Your task is to repeat exactly the lines below between the line holding "black dumbbell: 5 -> 6" and the line holding "yellow lemon: 10 -> 11", inclusive, and only those.

====== Supplied records

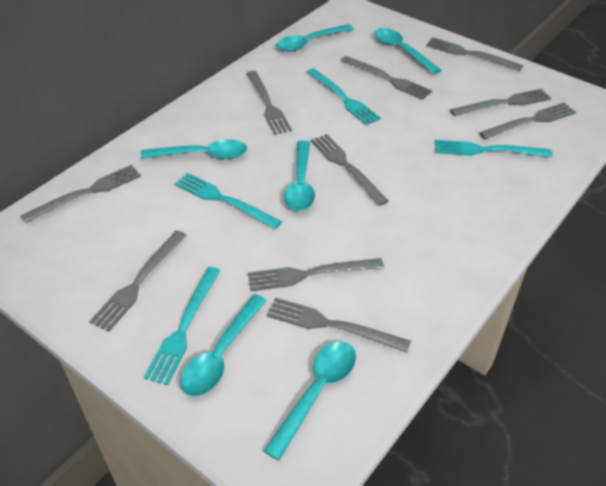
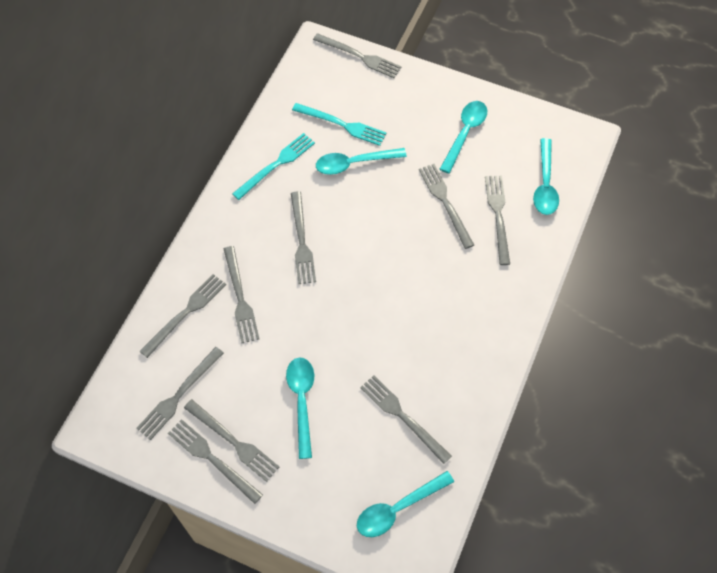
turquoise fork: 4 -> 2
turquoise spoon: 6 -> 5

============
====== Supplied records

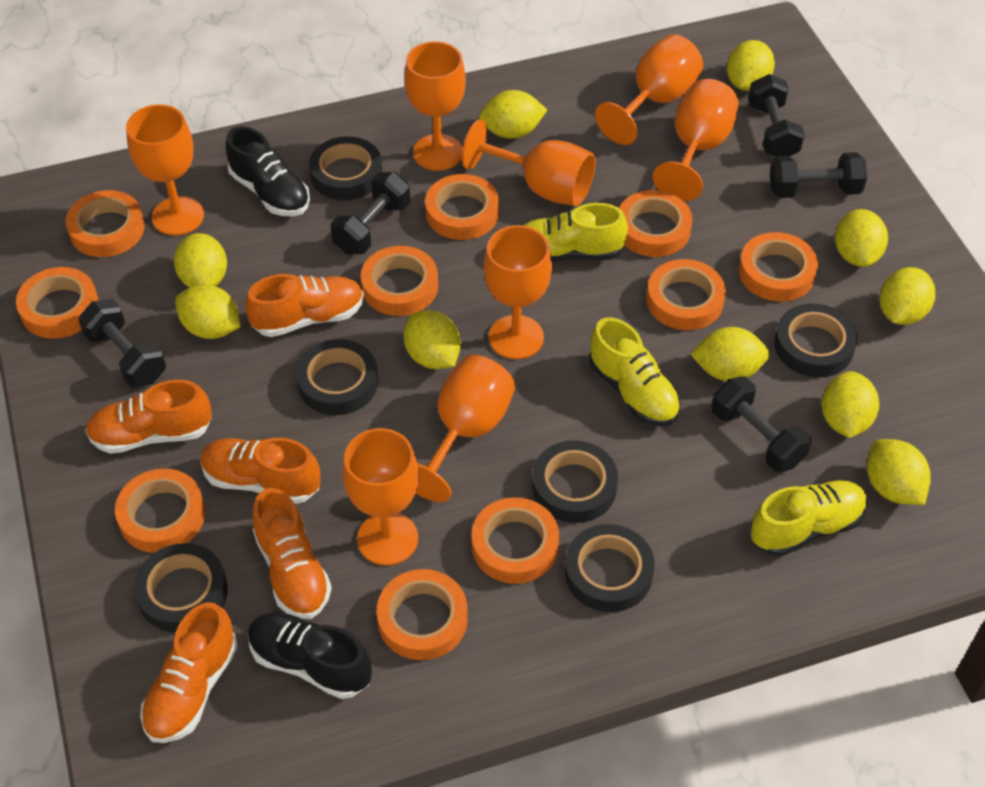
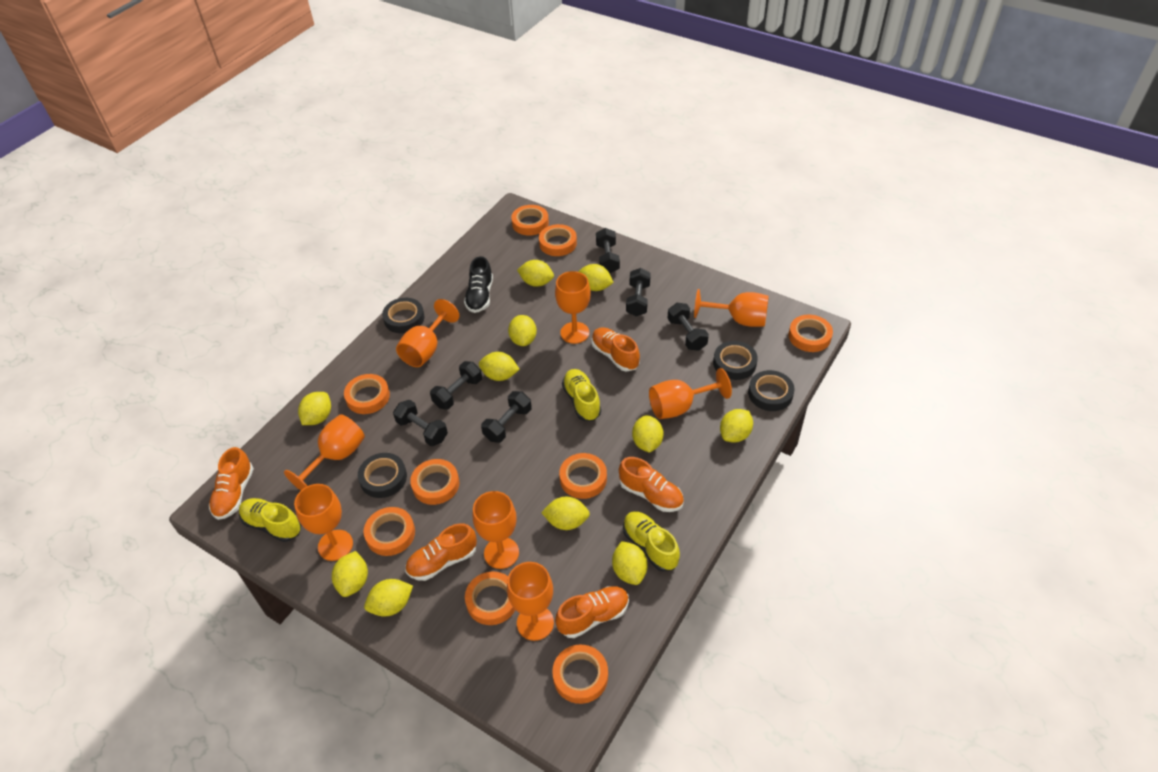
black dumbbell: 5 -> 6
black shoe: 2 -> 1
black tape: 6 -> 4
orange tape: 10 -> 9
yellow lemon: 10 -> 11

============

Problem solution:
black dumbbell: 5 -> 6
black shoe: 2 -> 1
black tape: 6 -> 4
orange tape: 10 -> 9
yellow lemon: 10 -> 11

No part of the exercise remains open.